• _Work to be completed_:
A copy is needed of each line in the records that has the word "cutting".

• _Object transformation records_:
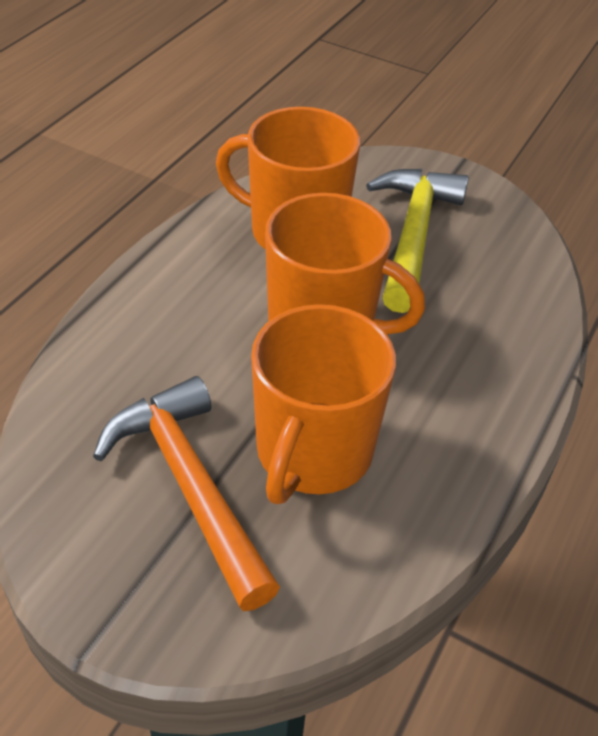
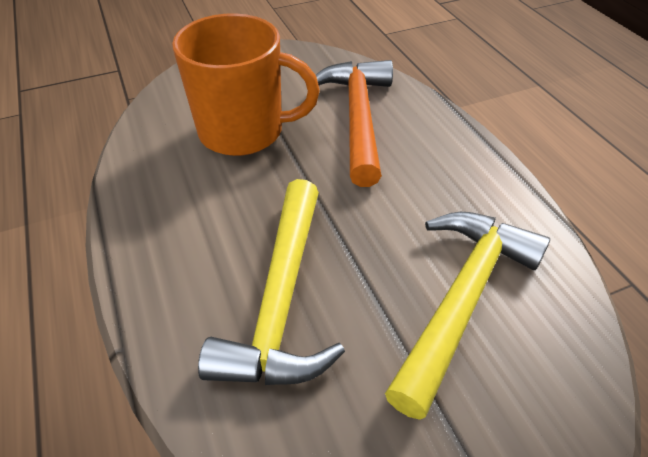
orange mug: 3 -> 1
yellow hammer: 1 -> 2

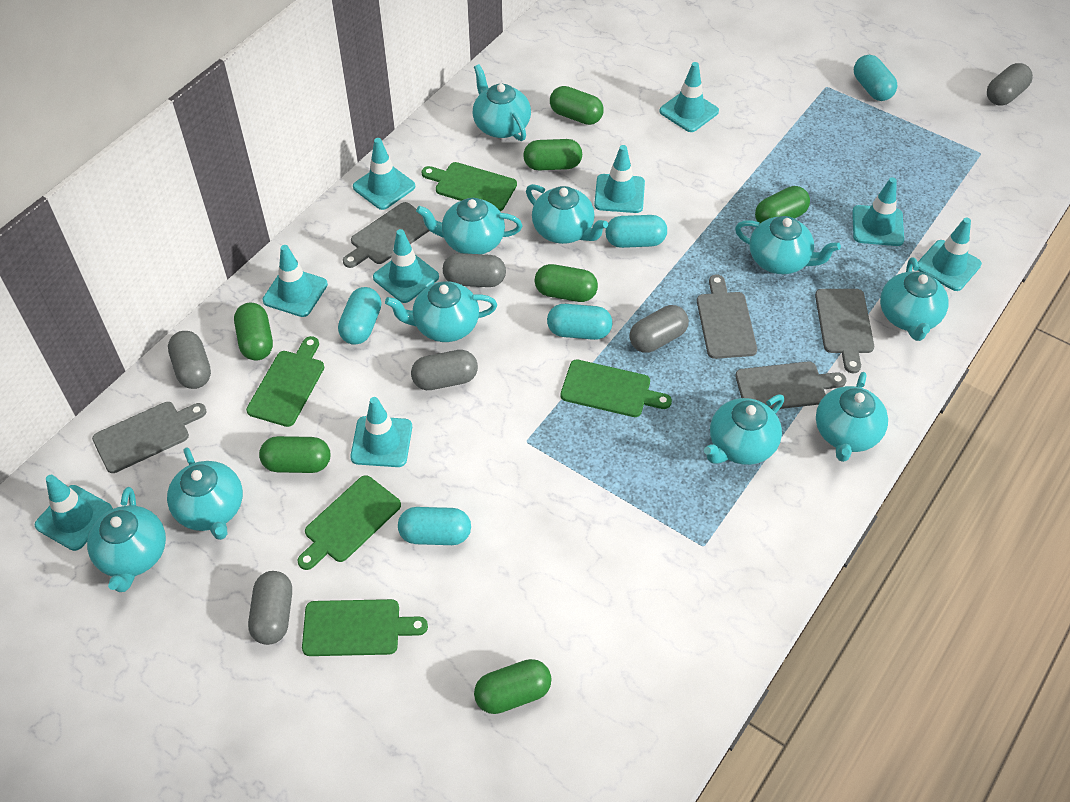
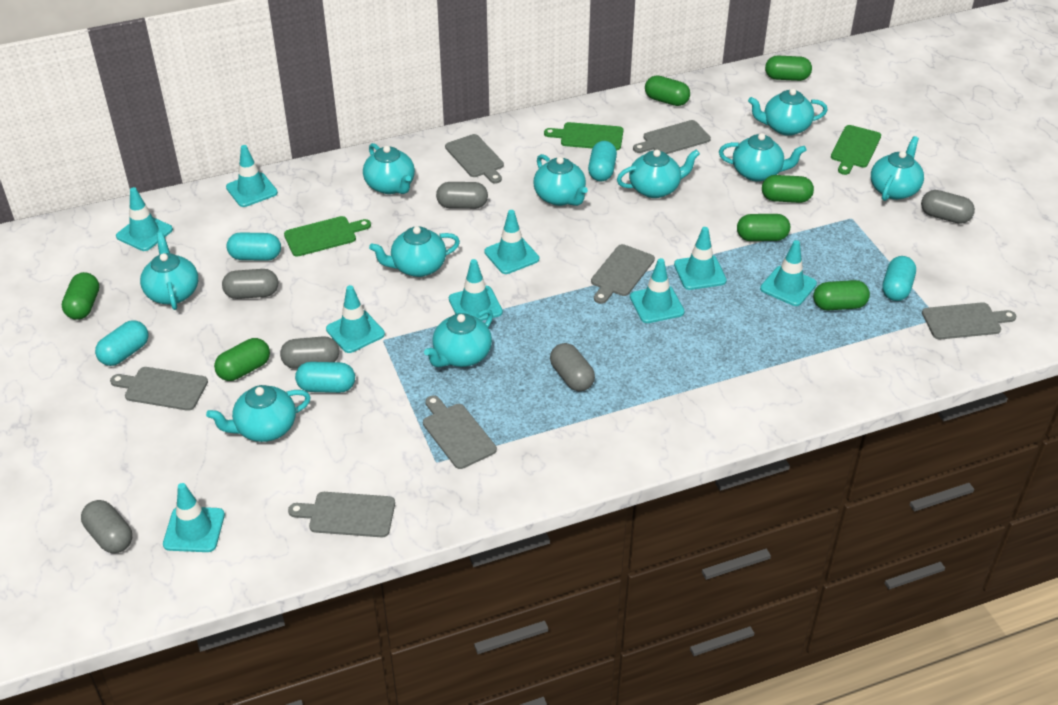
green cutting board: 5 -> 3
grey cutting board: 5 -> 7

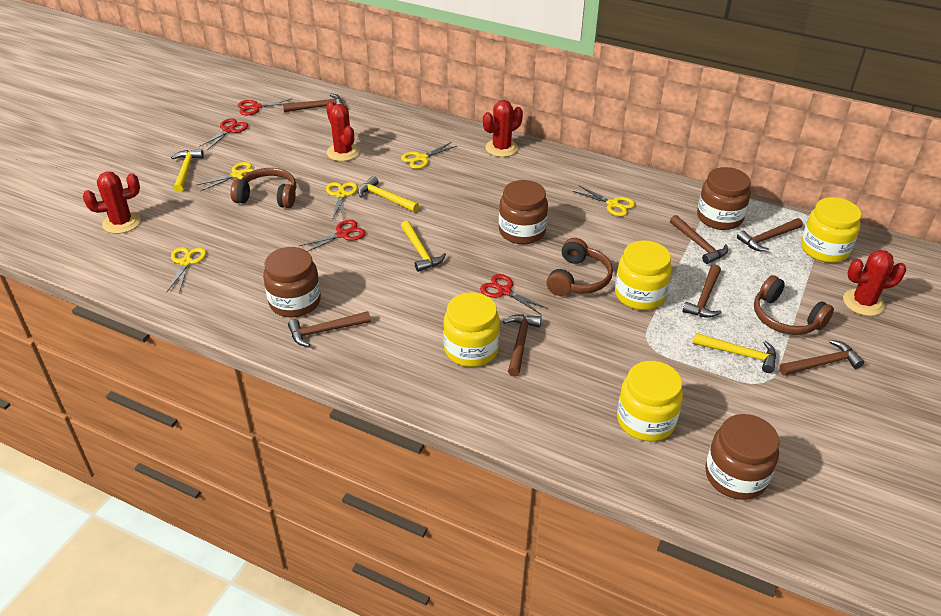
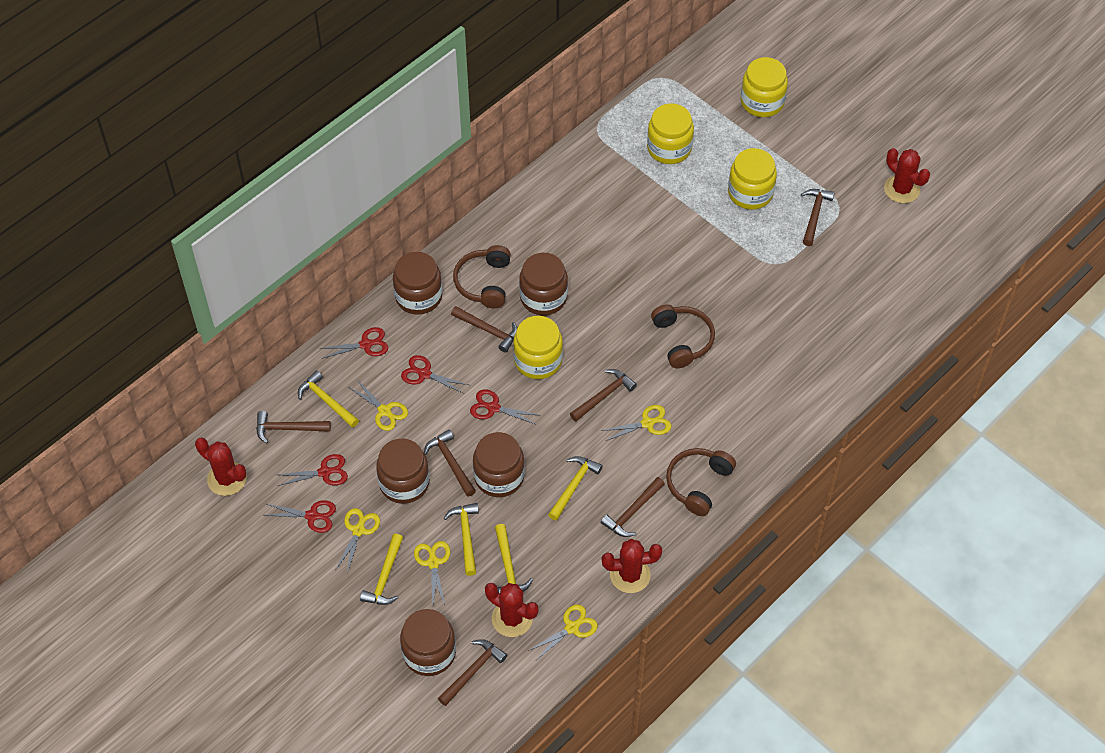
brown jar: 4 -> 5
red scissors: 4 -> 5
yellow hammer: 4 -> 5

• _Exercise answer_:
green cutting board: 5 -> 3
grey cutting board: 5 -> 7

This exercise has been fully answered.